Task details: Copy out the data that comes next, character for character, and leave the images aside.
[Task inputs — start]
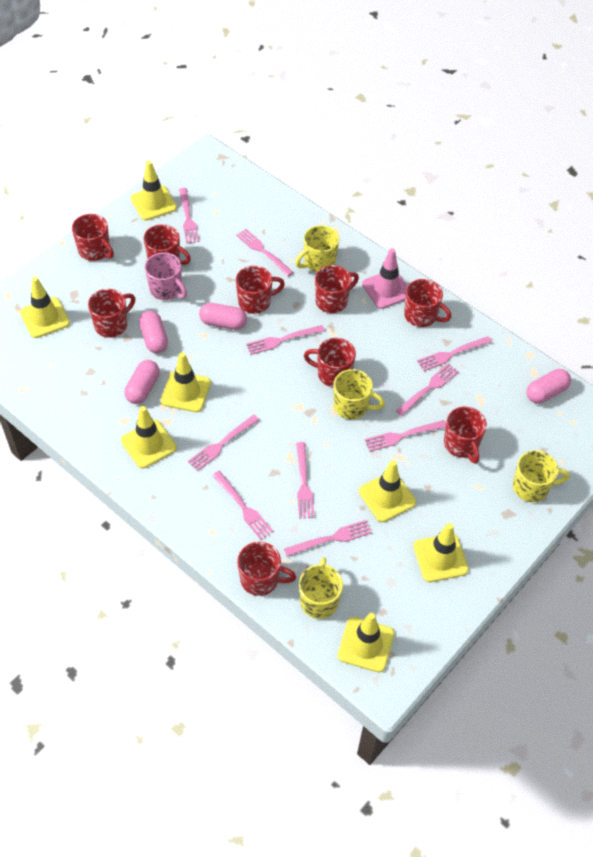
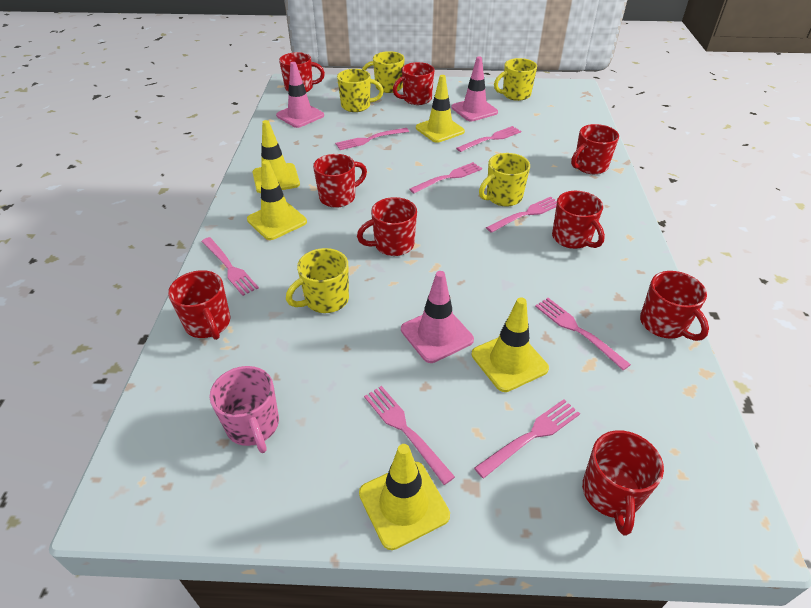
pink capsule: 4 -> 0
pink fork: 10 -> 8
pink traffic cone: 1 -> 3
yellow mug: 4 -> 5
yellow traffic cone: 7 -> 5

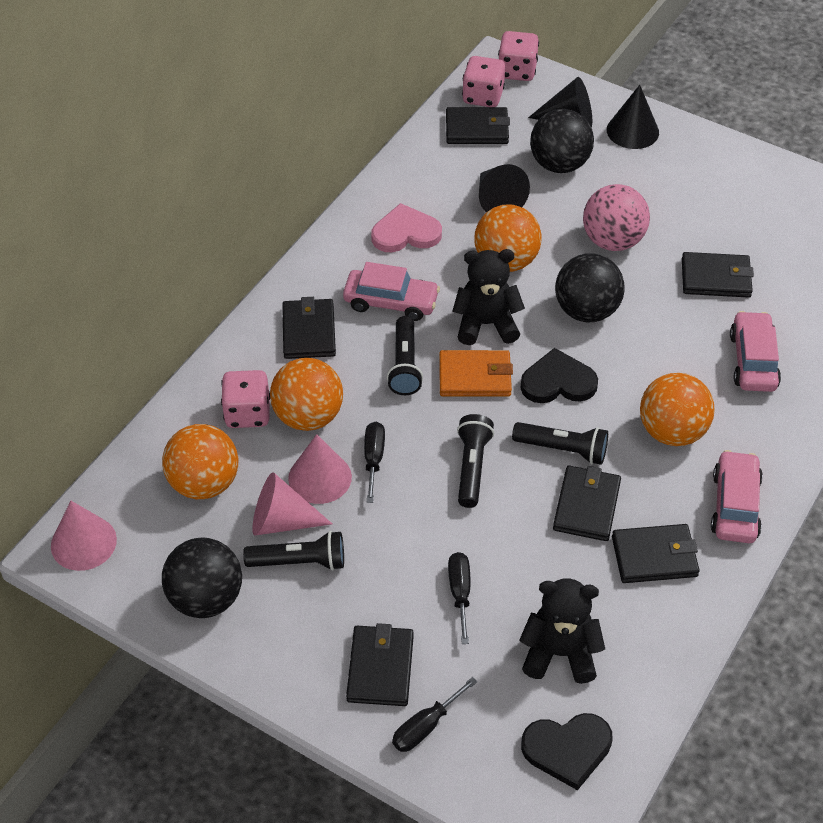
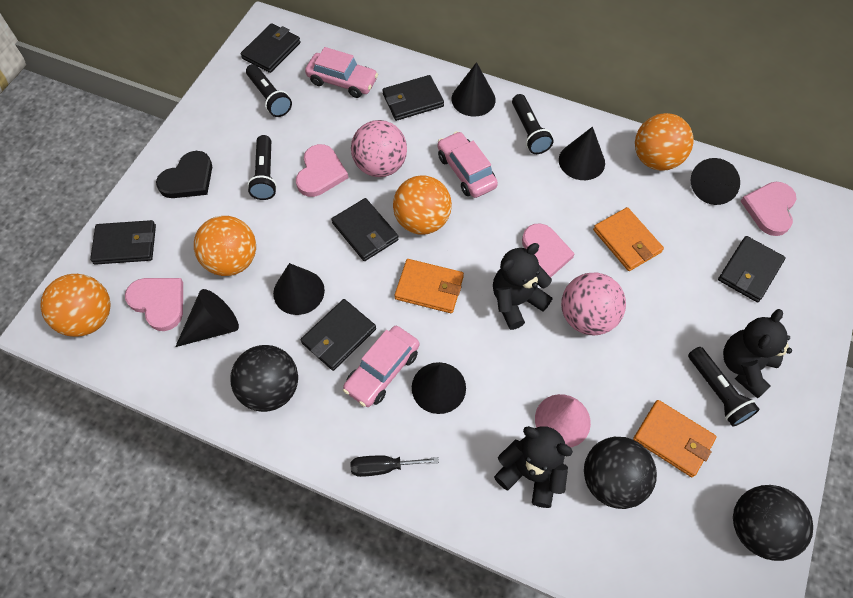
black cone: 3 -> 6
black heart: 2 -> 1
black screwdriver: 3 -> 1
black teddy bear: 2 -> 3
orange wallet: 1 -> 3
pink ball: 1 -> 2
pink cone: 3 -> 1
pink dice: 3 -> 0
pink heart: 1 -> 4

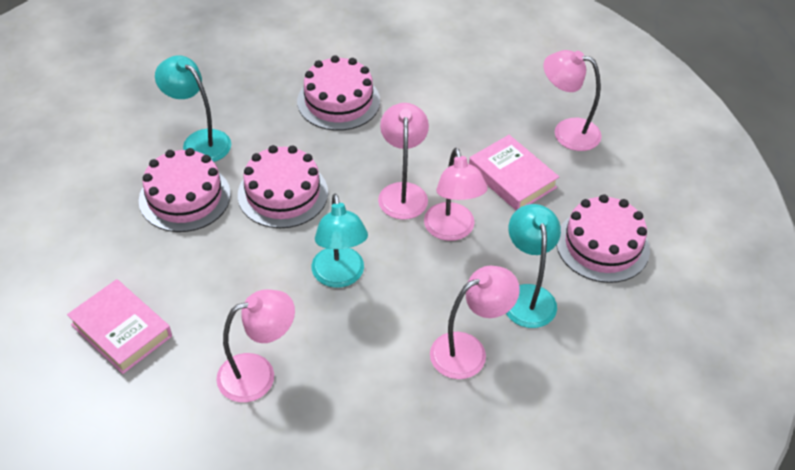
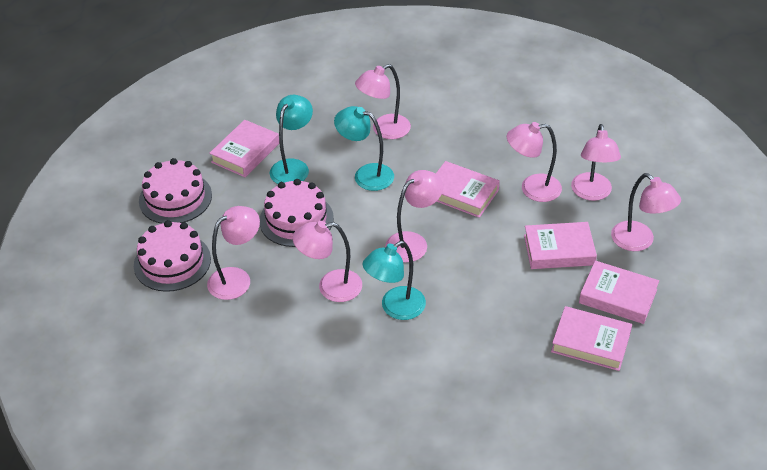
pink book: 2 -> 5
pink cake: 4 -> 3
pink lamp: 5 -> 7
[Task inputs — finish]
Written solution:
pink capsule: 4 -> 0
pink fork: 10 -> 8
pink traffic cone: 1 -> 3
yellow mug: 4 -> 5
yellow traffic cone: 7 -> 5

black cone: 3 -> 6
black heart: 2 -> 1
black screwdriver: 3 -> 1
black teddy bear: 2 -> 3
orange wallet: 1 -> 3
pink ball: 1 -> 2
pink cone: 3 -> 1
pink dice: 3 -> 0
pink heart: 1 -> 4

pink book: 2 -> 5
pink cake: 4 -> 3
pink lamp: 5 -> 7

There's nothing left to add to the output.